Data excerpts:
• • • •

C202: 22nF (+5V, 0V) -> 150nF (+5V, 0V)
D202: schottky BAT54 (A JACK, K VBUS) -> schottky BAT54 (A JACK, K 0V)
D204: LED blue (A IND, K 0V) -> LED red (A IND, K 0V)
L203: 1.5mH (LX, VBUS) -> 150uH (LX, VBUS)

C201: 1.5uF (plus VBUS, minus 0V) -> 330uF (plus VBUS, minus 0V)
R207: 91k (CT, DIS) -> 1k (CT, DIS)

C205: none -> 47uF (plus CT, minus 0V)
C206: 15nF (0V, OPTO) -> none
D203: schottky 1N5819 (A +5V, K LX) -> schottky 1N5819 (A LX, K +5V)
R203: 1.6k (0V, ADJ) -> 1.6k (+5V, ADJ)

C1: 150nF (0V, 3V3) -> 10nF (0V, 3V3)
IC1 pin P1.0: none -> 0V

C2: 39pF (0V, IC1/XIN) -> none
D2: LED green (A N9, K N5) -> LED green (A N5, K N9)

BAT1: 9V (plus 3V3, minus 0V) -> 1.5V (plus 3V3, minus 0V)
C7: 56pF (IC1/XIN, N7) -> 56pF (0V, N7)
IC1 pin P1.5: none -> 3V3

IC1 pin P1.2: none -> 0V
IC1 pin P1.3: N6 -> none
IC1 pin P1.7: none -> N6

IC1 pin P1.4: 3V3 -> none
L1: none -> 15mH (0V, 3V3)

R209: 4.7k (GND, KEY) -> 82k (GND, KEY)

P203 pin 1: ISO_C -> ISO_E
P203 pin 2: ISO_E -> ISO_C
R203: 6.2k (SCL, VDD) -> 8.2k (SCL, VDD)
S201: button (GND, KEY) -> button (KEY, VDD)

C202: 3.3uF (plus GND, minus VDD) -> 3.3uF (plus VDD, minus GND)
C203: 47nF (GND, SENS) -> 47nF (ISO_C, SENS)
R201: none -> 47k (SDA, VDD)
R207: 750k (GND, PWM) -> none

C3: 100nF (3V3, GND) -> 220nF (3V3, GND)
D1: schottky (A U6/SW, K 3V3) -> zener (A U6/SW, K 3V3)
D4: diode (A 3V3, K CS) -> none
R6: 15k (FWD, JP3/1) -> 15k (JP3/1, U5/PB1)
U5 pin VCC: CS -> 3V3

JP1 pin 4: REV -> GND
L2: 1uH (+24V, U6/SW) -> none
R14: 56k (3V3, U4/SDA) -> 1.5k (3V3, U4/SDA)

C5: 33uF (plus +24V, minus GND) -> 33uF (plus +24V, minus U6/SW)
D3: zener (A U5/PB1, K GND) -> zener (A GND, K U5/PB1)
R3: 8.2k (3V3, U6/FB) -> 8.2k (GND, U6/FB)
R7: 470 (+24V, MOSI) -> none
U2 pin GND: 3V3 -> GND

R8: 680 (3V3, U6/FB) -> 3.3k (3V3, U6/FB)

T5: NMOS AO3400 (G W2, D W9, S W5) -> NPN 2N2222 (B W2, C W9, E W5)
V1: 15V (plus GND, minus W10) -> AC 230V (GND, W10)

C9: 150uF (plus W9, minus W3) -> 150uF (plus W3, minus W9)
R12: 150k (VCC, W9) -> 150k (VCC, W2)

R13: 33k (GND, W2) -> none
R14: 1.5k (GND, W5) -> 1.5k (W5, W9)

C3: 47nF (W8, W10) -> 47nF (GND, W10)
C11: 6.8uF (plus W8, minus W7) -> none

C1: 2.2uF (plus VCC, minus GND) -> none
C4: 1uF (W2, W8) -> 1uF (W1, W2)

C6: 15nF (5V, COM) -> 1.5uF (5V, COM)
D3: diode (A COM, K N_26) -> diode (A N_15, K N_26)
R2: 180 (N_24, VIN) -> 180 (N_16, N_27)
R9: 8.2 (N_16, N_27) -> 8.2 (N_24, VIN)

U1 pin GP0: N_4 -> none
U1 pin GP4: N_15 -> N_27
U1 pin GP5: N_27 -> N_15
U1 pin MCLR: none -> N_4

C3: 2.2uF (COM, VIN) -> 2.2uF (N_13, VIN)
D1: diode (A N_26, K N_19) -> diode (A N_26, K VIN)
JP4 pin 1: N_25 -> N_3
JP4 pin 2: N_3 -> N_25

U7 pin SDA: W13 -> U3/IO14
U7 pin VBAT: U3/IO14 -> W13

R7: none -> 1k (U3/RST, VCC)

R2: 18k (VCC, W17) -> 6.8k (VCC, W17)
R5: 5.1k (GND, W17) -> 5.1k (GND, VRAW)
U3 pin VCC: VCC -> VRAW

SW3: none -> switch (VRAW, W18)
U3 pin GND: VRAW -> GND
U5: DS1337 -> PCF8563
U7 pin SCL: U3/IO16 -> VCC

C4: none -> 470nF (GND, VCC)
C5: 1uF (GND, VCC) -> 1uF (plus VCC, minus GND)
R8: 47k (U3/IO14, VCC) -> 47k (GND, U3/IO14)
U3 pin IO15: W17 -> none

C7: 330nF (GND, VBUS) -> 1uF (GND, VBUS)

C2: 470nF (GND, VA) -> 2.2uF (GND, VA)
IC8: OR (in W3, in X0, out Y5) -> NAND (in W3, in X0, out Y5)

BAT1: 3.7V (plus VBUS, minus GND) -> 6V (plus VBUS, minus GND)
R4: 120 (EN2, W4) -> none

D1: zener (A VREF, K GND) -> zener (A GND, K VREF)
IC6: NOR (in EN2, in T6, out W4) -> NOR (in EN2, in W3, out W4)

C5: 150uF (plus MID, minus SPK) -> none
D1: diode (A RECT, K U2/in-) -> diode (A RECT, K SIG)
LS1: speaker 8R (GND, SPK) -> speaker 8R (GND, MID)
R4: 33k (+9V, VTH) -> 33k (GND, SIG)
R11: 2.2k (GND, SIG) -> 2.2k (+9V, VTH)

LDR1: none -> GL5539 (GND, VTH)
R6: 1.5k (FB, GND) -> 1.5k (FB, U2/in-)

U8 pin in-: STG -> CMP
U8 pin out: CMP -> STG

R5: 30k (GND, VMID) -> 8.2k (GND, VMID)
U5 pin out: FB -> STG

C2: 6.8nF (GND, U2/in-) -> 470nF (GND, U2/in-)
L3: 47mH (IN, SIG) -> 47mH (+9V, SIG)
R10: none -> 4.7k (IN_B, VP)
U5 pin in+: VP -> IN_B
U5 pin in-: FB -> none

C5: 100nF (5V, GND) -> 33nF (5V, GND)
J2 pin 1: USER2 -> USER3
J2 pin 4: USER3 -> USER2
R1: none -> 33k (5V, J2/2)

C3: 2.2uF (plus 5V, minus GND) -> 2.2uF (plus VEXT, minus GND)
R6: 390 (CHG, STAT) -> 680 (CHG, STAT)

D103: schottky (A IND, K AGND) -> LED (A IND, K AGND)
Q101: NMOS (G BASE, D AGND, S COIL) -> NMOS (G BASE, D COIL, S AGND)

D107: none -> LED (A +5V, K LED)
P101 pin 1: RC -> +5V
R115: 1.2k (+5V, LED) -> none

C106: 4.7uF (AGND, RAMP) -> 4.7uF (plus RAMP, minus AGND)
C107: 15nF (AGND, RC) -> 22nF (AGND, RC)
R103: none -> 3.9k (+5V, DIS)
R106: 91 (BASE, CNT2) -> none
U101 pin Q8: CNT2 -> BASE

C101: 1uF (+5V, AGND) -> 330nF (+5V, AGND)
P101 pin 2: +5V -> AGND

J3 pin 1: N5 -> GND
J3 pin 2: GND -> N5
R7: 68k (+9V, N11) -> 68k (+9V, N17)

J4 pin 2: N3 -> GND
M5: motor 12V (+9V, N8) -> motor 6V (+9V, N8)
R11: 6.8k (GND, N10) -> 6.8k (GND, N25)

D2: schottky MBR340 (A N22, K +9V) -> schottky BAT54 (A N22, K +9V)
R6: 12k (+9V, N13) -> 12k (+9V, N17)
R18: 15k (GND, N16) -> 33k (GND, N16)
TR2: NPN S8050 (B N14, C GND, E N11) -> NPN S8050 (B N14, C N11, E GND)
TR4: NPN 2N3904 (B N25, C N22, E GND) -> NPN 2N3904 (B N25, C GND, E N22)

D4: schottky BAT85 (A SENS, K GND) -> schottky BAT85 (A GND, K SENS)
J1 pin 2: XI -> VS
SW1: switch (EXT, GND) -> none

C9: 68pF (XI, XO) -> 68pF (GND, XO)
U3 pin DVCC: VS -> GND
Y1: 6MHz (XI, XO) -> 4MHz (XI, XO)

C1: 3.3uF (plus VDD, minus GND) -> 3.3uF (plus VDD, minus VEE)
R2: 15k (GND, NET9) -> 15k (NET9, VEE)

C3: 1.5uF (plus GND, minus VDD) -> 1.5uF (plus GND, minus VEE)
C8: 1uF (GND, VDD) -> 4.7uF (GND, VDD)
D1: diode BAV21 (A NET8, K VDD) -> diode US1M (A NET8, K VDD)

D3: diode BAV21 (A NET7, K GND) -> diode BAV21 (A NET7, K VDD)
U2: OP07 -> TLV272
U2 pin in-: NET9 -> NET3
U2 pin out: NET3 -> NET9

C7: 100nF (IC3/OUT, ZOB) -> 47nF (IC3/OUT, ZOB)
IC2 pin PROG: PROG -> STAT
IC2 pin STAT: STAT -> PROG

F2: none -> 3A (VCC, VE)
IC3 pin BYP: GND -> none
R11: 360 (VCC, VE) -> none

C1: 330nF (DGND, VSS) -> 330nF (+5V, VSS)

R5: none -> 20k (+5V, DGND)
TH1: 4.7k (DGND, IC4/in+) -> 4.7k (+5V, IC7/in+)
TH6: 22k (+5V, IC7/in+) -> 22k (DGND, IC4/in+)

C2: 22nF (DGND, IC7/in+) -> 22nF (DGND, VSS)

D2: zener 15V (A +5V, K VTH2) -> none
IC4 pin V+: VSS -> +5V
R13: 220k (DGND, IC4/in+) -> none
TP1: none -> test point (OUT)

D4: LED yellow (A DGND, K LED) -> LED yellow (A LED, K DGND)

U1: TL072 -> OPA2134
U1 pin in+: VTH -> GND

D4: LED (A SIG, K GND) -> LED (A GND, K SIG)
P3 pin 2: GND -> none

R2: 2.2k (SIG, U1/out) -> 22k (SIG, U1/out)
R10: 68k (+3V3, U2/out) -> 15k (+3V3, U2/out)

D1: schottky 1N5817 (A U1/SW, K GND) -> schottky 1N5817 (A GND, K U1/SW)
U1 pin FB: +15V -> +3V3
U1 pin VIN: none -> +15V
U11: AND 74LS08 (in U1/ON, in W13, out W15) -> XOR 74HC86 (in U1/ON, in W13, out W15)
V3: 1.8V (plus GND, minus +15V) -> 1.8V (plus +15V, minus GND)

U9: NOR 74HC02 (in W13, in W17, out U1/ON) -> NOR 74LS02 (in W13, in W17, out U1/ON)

• • • •

* [What you have to do]: Reproduce the entries above exactly, but only the lines between the line holding "R1: none -> 33k (5V, J2/2)" and the line holding "J4 pin 2: N3 -> GND", inclusive.

* [Solution for this problem]:
R1: none -> 33k (5V, J2/2)

C3: 2.2uF (plus 5V, minus GND) -> 2.2uF (plus VEXT, minus GND)
R6: 390 (CHG, STAT) -> 680 (CHG, STAT)

D103: schottky (A IND, K AGND) -> LED (A IND, K AGND)
Q101: NMOS (G BASE, D AGND, S COIL) -> NMOS (G BASE, D COIL, S AGND)

D107: none -> LED (A +5V, K LED)
P101 pin 1: RC -> +5V
R115: 1.2k (+5V, LED) -> none

C106: 4.7uF (AGND, RAMP) -> 4.7uF (plus RAMP, minus AGND)
C107: 15nF (AGND, RC) -> 22nF (AGND, RC)
R103: none -> 3.9k (+5V, DIS)
R106: 91 (BASE, CNT2) -> none
U101 pin Q8: CNT2 -> BASE

C101: 1uF (+5V, AGND) -> 330nF (+5V, AGND)
P101 pin 2: +5V -> AGND

J3 pin 1: N5 -> GND
J3 pin 2: GND -> N5
R7: 68k (+9V, N11) -> 68k (+9V, N17)

J4 pin 2: N3 -> GND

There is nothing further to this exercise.